From the data below, retype exactly the lines starting with the one that contains "CN1 pin 1: 0V -> NET11" and ending with the one that contains "R2: 27k (5V, D1) -> 27k (5V, W10)", both included.

Start of Source data

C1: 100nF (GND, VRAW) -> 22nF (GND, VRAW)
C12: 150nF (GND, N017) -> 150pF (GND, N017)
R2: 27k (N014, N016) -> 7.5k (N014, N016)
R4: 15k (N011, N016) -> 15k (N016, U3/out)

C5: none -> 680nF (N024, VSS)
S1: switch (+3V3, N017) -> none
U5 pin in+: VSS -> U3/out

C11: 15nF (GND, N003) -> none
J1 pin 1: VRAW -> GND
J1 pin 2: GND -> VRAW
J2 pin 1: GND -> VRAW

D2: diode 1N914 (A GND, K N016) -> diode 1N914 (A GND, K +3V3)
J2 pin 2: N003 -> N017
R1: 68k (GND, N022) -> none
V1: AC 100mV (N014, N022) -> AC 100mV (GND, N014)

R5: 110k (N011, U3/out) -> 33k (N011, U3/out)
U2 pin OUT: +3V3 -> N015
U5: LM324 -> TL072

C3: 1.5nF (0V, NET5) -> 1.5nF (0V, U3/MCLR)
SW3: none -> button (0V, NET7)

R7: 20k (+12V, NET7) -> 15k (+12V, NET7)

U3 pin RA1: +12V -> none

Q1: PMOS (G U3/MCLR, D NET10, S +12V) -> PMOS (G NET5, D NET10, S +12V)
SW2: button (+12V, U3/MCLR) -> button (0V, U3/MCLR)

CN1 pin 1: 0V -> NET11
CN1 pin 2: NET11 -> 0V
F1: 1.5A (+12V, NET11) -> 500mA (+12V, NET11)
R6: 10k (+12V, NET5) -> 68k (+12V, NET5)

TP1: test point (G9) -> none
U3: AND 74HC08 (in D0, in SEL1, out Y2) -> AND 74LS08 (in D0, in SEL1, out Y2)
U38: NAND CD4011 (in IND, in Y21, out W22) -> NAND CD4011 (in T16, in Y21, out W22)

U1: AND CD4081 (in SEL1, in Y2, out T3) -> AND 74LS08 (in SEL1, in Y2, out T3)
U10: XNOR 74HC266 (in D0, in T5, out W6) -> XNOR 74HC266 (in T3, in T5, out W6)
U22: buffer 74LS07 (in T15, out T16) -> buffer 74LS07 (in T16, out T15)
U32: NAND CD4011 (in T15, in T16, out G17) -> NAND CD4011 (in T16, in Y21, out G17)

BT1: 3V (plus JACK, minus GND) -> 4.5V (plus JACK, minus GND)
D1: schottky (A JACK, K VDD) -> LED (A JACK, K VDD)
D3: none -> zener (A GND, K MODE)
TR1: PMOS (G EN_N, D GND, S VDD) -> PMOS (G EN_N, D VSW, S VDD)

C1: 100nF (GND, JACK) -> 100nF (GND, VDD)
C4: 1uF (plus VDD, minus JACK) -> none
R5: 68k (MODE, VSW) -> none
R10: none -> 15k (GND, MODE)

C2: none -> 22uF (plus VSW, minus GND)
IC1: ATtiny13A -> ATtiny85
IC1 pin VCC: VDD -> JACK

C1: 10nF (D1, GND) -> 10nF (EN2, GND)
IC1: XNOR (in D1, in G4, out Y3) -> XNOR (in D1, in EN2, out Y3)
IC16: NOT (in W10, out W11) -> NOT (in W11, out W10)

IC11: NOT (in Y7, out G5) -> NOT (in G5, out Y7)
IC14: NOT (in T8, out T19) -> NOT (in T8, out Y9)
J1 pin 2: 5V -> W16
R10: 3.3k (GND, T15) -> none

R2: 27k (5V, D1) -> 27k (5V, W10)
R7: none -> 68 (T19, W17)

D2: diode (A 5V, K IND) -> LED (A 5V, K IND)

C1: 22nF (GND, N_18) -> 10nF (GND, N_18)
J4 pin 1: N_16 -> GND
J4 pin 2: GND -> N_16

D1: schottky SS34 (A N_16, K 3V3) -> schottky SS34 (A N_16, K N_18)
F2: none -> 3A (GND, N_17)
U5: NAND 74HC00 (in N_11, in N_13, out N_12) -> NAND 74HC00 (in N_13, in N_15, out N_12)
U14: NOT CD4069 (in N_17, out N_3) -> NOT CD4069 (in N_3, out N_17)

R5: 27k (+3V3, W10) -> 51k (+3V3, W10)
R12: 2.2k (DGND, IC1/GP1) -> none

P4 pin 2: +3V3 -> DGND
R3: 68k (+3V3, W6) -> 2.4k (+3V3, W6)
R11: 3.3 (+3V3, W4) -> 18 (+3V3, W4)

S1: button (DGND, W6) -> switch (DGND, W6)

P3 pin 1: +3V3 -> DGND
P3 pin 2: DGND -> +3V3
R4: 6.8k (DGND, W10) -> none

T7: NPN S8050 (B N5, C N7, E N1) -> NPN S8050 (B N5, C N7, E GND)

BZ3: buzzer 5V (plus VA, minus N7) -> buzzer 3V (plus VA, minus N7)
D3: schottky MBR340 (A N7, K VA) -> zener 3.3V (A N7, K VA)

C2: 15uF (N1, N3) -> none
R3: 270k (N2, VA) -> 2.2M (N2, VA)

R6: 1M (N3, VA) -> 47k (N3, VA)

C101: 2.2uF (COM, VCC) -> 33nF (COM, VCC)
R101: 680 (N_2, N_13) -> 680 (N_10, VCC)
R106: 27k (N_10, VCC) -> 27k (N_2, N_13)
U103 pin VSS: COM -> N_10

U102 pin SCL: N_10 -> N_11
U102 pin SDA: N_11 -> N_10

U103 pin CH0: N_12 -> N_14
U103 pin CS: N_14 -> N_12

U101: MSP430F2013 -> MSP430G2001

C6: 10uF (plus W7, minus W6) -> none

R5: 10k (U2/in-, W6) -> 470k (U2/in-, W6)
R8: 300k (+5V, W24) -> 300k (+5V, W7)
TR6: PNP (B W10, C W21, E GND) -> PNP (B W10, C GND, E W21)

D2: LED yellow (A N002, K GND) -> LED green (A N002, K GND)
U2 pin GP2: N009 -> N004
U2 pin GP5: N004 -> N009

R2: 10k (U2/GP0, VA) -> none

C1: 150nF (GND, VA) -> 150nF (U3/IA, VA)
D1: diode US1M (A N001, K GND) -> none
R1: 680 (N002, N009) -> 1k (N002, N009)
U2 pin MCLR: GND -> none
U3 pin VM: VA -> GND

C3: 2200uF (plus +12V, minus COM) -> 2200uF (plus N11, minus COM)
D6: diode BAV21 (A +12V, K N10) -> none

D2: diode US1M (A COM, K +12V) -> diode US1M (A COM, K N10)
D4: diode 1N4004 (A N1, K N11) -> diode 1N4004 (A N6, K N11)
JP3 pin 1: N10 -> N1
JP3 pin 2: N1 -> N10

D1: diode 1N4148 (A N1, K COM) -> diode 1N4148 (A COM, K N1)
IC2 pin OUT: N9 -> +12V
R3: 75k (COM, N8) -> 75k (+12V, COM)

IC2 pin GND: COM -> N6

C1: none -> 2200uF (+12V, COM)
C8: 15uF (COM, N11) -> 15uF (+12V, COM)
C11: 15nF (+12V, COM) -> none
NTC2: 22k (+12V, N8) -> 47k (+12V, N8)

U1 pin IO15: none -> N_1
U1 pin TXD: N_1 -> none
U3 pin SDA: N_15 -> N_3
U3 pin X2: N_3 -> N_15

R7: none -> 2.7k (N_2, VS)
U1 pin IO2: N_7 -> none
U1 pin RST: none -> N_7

End of Source data

**Response box:**
CN1 pin 1: 0V -> NET11
CN1 pin 2: NET11 -> 0V
F1: 1.5A (+12V, NET11) -> 500mA (+12V, NET11)
R6: 10k (+12V, NET5) -> 68k (+12V, NET5)

TP1: test point (G9) -> none
U3: AND 74HC08 (in D0, in SEL1, out Y2) -> AND 74LS08 (in D0, in SEL1, out Y2)
U38: NAND CD4011 (in IND, in Y21, out W22) -> NAND CD4011 (in T16, in Y21, out W22)

U1: AND CD4081 (in SEL1, in Y2, out T3) -> AND 74LS08 (in SEL1, in Y2, out T3)
U10: XNOR 74HC266 (in D0, in T5, out W6) -> XNOR 74HC266 (in T3, in T5, out W6)
U22: buffer 74LS07 (in T15, out T16) -> buffer 74LS07 (in T16, out T15)
U32: NAND CD4011 (in T15, in T16, out G17) -> NAND CD4011 (in T16, in Y21, out G17)

BT1: 3V (plus JACK, minus GND) -> 4.5V (plus JACK, minus GND)
D1: schottky (A JACK, K VDD) -> LED (A JACK, K VDD)
D3: none -> zener (A GND, K MODE)
TR1: PMOS (G EN_N, D GND, S VDD) -> PMOS (G EN_N, D VSW, S VDD)

C1: 100nF (GND, JACK) -> 100nF (GND, VDD)
C4: 1uF (plus VDD, minus JACK) -> none
R5: 68k (MODE, VSW) -> none
R10: none -> 15k (GND, MODE)

C2: none -> 22uF (plus VSW, minus GND)
IC1: ATtiny13A -> ATtiny85
IC1 pin VCC: VDD -> JACK

C1: 10nF (D1, GND) -> 10nF (EN2, GND)
IC1: XNOR (in D1, in G4, out Y3) -> XNOR (in D1, in EN2, out Y3)
IC16: NOT (in W10, out W11) -> NOT (in W11, out W10)

IC11: NOT (in Y7, out G5) -> NOT (in G5, out Y7)
IC14: NOT (in T8, out T19) -> NOT (in T8, out Y9)
J1 pin 2: 5V -> W16
R10: 3.3k (GND, T15) -> none

R2: 27k (5V, D1) -> 27k (5V, W10)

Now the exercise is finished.